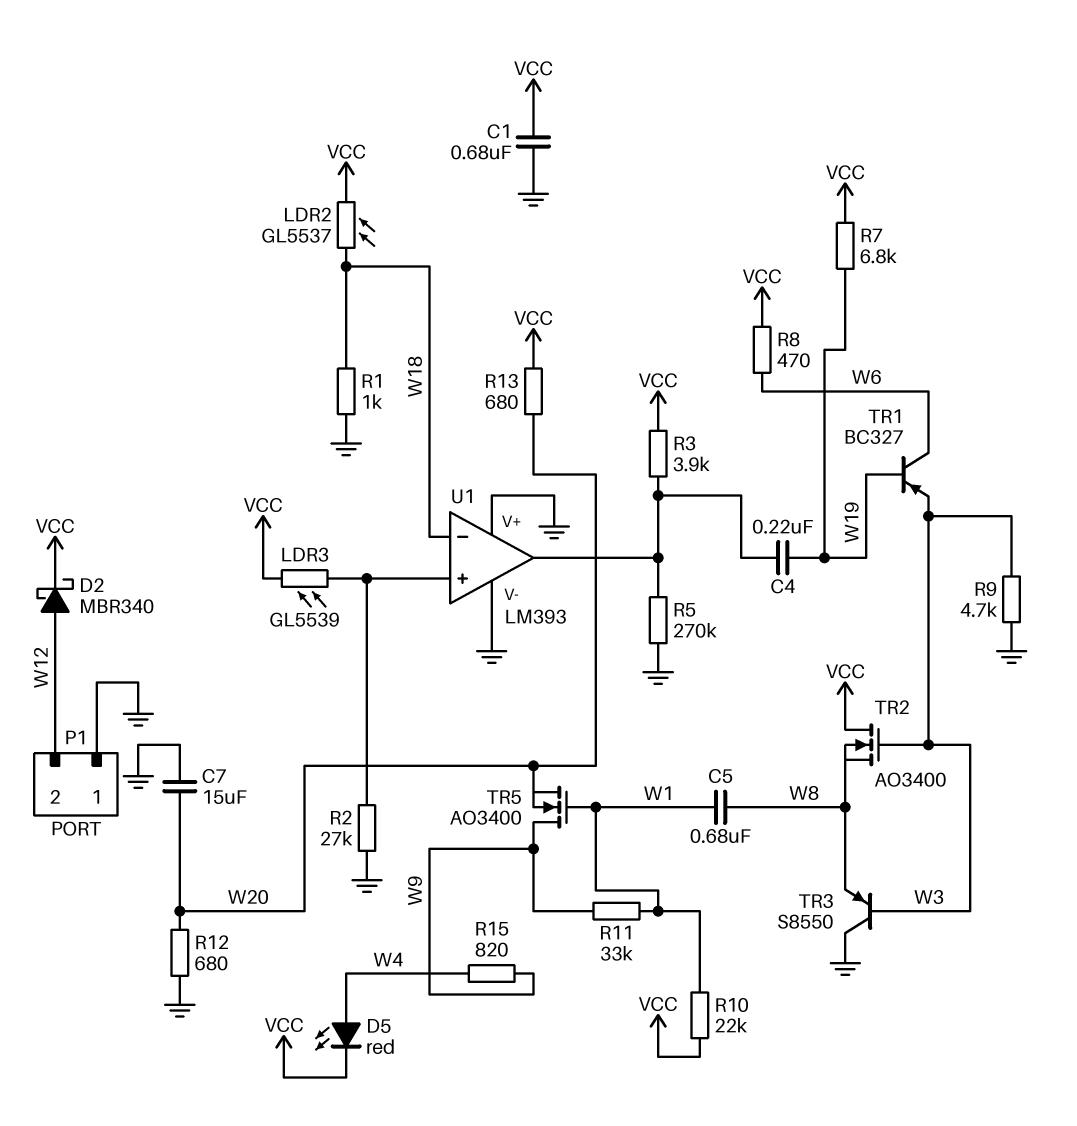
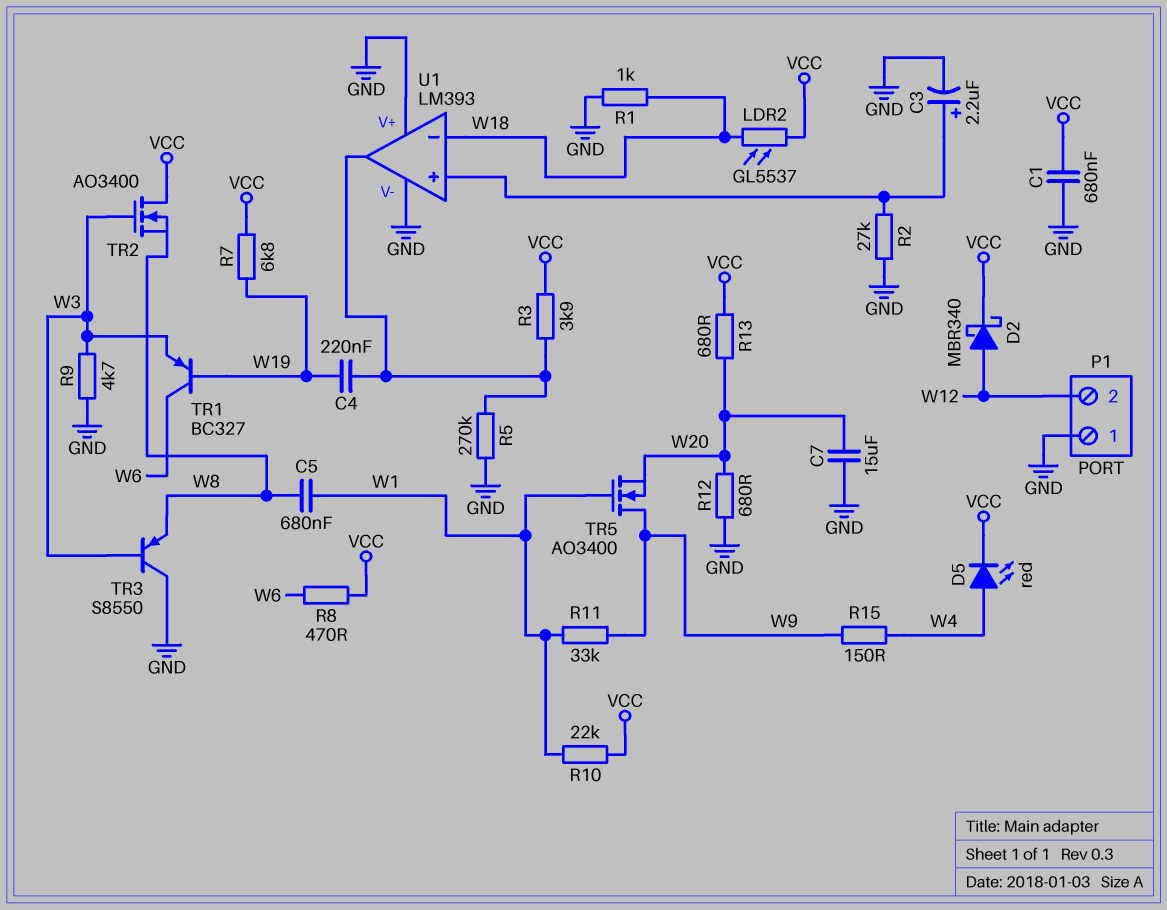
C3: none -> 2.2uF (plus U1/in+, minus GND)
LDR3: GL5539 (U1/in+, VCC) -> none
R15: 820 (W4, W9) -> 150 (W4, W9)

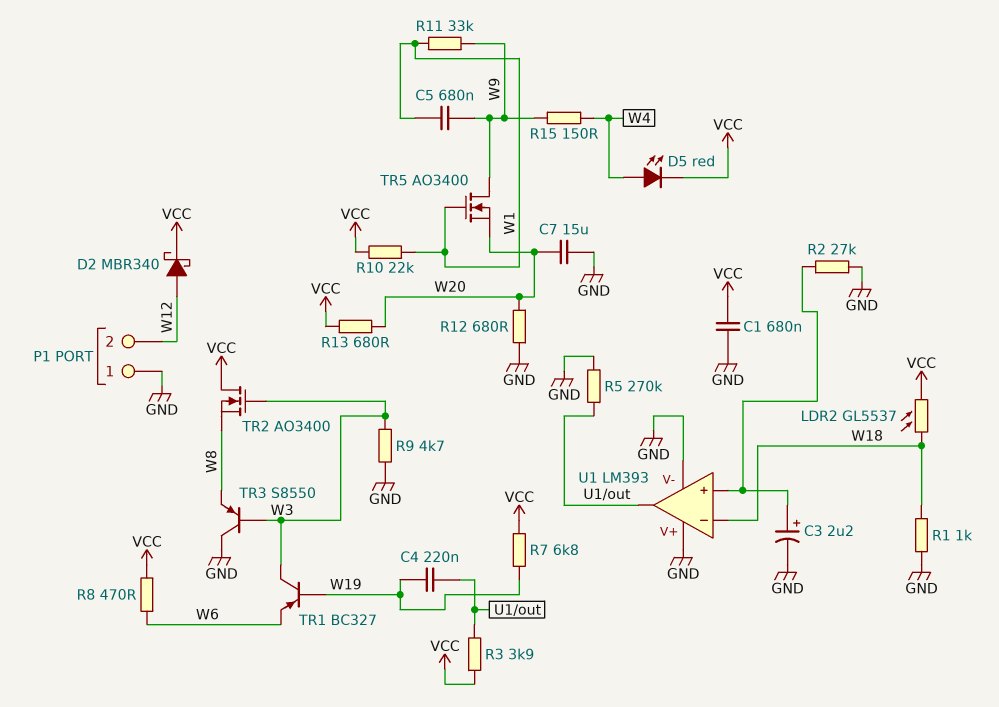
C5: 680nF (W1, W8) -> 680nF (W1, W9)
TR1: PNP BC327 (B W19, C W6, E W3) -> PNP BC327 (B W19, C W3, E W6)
...
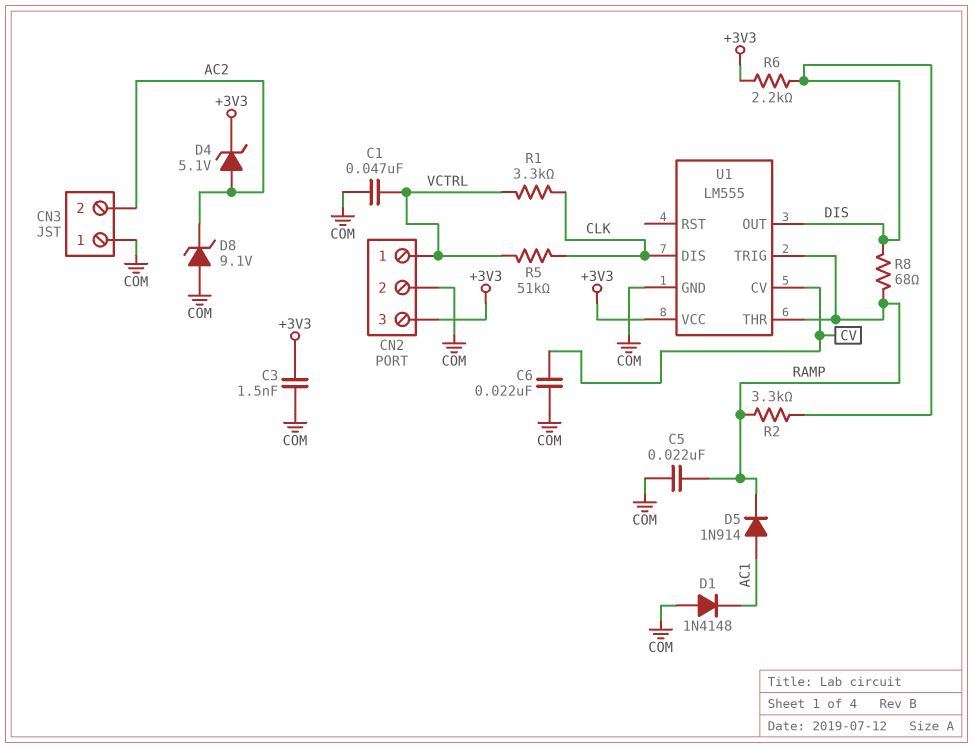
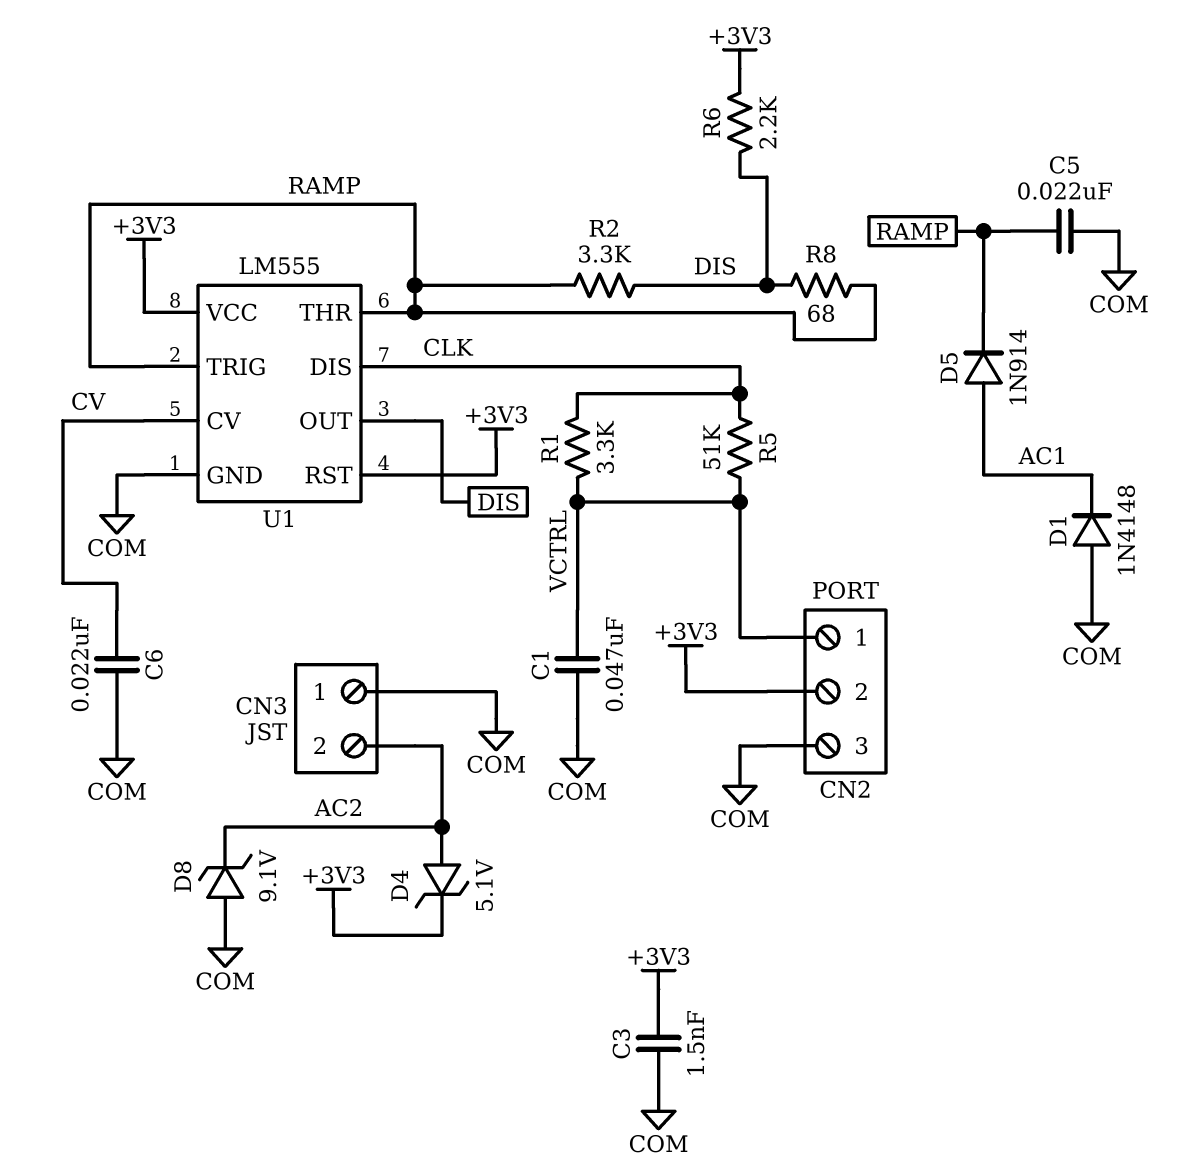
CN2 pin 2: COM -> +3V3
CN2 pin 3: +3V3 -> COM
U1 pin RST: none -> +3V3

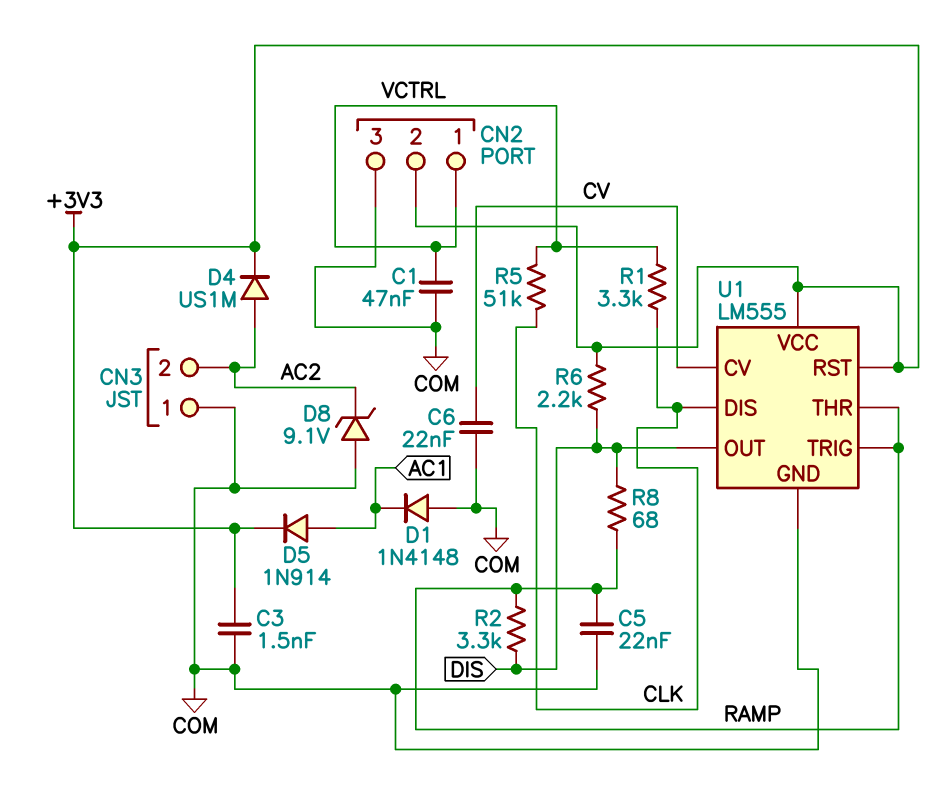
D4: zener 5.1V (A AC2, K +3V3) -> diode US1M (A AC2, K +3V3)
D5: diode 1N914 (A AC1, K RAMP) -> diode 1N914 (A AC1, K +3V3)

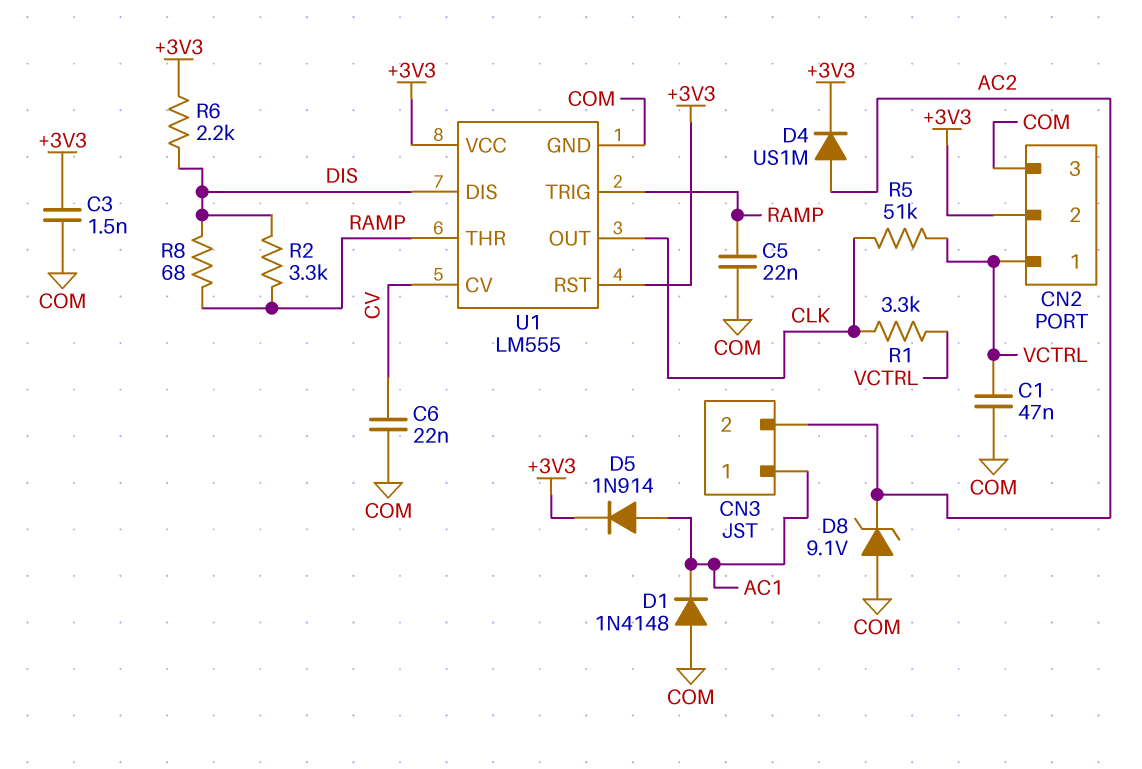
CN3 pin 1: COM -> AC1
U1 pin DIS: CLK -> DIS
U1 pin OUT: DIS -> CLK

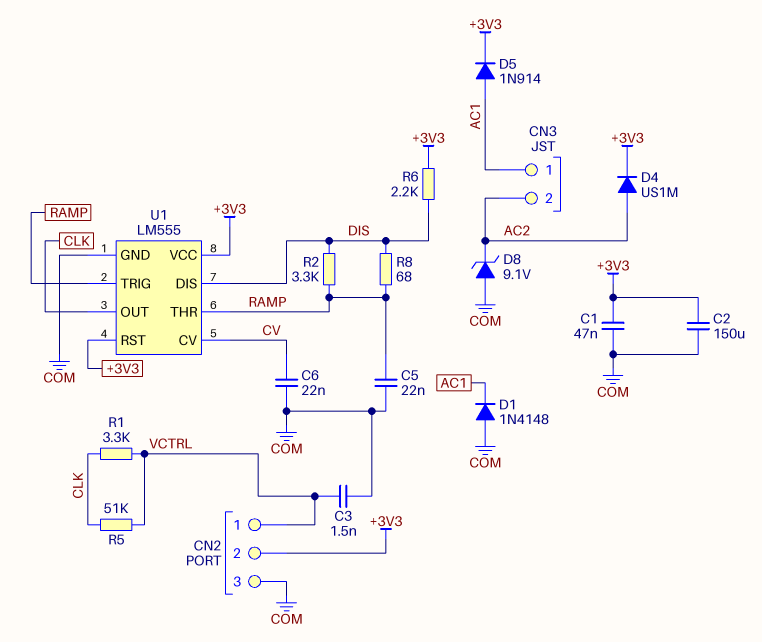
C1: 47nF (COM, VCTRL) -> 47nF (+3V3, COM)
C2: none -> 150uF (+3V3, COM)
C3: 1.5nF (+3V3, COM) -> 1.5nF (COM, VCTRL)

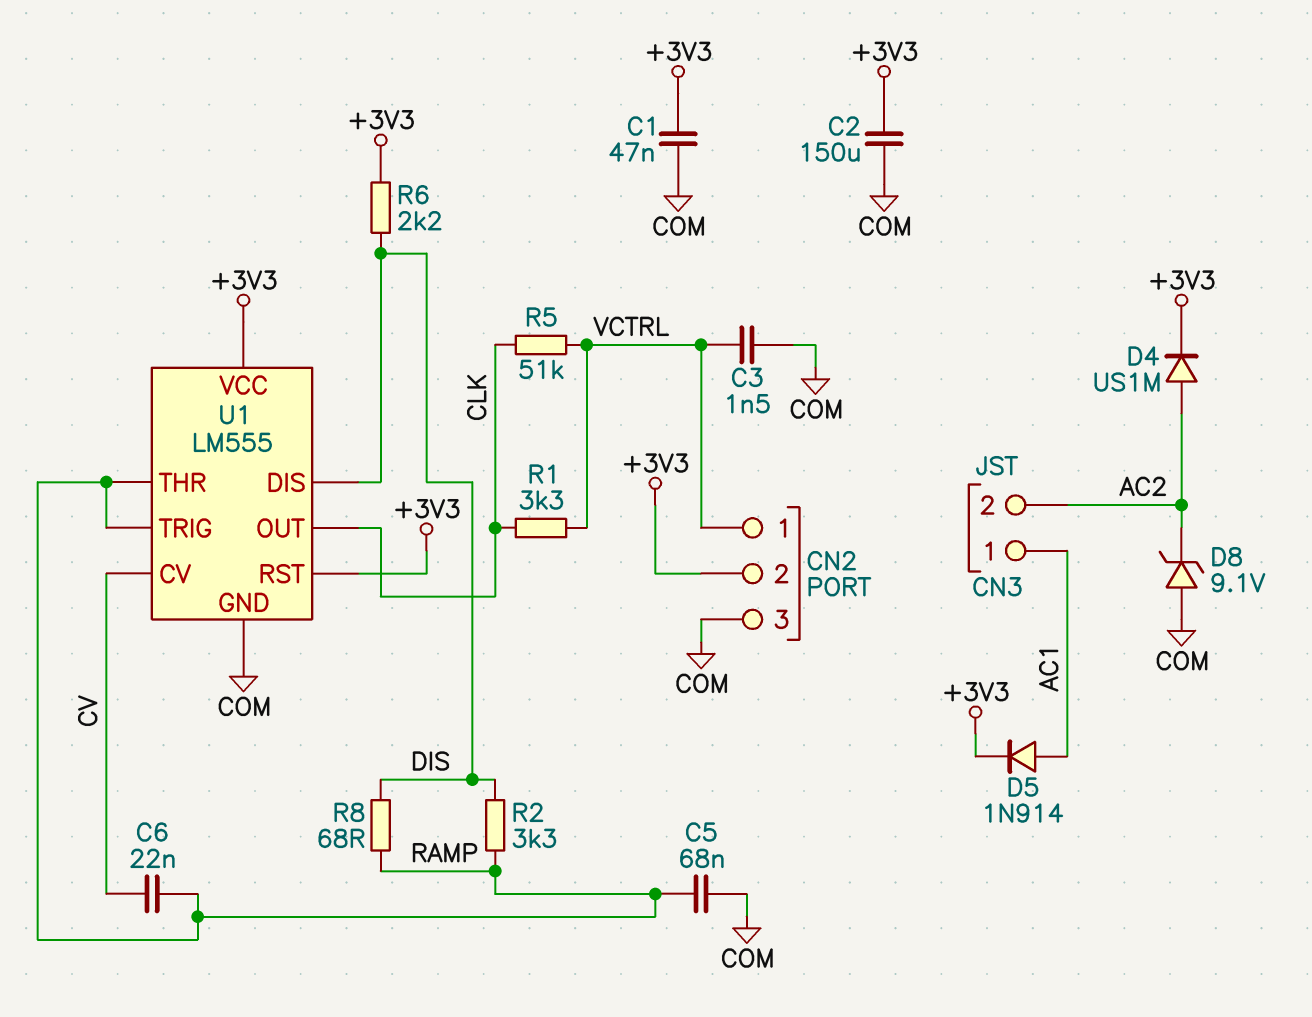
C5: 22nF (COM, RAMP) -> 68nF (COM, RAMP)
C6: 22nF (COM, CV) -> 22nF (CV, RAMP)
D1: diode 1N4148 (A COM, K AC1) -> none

— THE PROBLEM —
Only one stretch of the data is wanted: write out exactly the lines from the one holding "C2: none -> 150uF (+3V3, COM)" through the one holding "D1: diode 1N4148 (A COM, K AC1) -> none", both included, without the pictures.

— RESPONSE AREA —
C2: none -> 150uF (+3V3, COM)
C3: 1.5nF (+3V3, COM) -> 1.5nF (COM, VCTRL)

C5: 22nF (COM, RAMP) -> 68nF (COM, RAMP)
C6: 22nF (COM, CV) -> 22nF (CV, RAMP)
D1: diode 1N4148 (A COM, K AC1) -> none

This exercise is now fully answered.